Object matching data
################

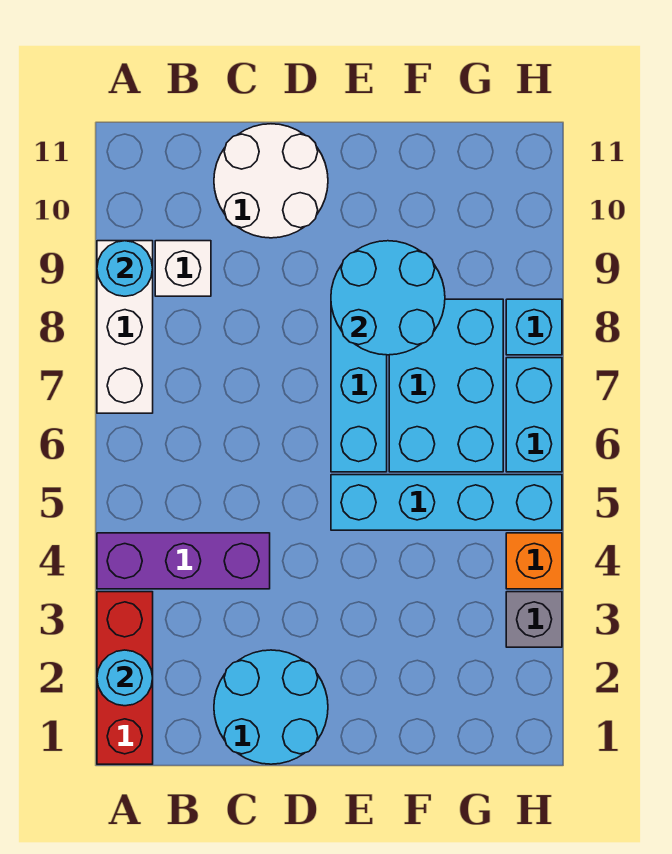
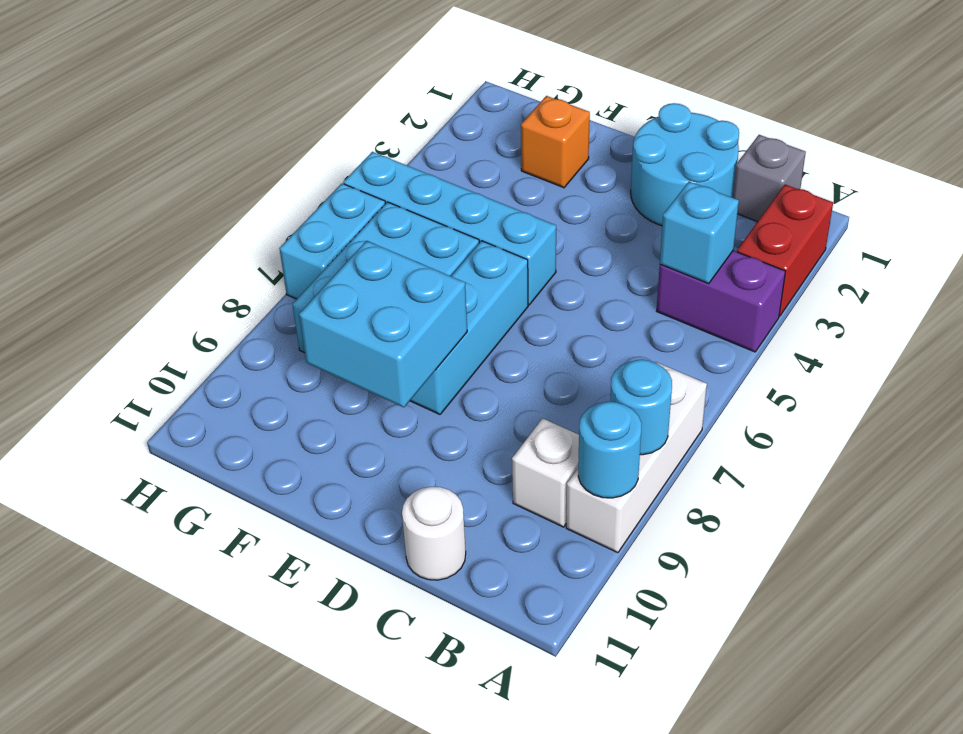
red brick A1:A3 level 1 -> red brick A2:A3 level 1
cyan round brick A2 level 2 -> cyan round brick A8 level 2
purple brick A4:C4 level 1 -> purple brick A4:B4 level 1
white round brick C10:D11 level 1 -> white round brick C11 level 1
cyan round brick E8:F9 level 2 -> cyan brick E8:F9 level 2
grey brick H3 level 1 -> grey brick B1 level 1
orange brick H4 level 1 -> orange brick F2 level 1
cyan brick H8 level 1 -> cyan brick B4 level 2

################

__TASK STATEMENT__: Leave out the pictures, and write out all the remaining data above exactly.

__RESPONSE__:
red brick A1:A3 level 1 -> red brick A2:A3 level 1
cyan round brick A2 level 2 -> cyan round brick A8 level 2
purple brick A4:C4 level 1 -> purple brick A4:B4 level 1
white round brick C10:D11 level 1 -> white round brick C11 level 1
cyan round brick E8:F9 level 2 -> cyan brick E8:F9 level 2
grey brick H3 level 1 -> grey brick B1 level 1
orange brick H4 level 1 -> orange brick F2 level 1
cyan brick H8 level 1 -> cyan brick B4 level 2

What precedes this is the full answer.